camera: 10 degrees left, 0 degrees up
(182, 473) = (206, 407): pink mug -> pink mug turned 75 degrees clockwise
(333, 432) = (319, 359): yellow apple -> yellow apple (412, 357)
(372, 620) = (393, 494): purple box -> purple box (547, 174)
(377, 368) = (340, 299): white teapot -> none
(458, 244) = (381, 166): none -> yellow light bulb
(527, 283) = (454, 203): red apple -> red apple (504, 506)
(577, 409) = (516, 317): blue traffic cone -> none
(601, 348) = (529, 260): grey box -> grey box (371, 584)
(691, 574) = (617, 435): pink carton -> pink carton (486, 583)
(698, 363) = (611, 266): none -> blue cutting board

_Task goal:_ All lines from the one containing "(182, 473) = (206, 407): pink" down to the final line above are to be restated word for word; leave out the rest.

_Task result:_
(182, 473) = (206, 407): pink mug -> pink mug turned 75 degrees clockwise
(333, 432) = (319, 359): yellow apple -> yellow apple (412, 357)
(372, 620) = (393, 494): purple box -> purple box (547, 174)
(377, 368) = (340, 299): white teapot -> none
(458, 244) = (381, 166): none -> yellow light bulb
(527, 283) = (454, 203): red apple -> red apple (504, 506)
(577, 409) = (516, 317): blue traffic cone -> none
(601, 348) = (529, 260): grey box -> grey box (371, 584)
(691, 574) = (617, 435): pink carton -> pink carton (486, 583)
(698, 363) = (611, 266): none -> blue cutting board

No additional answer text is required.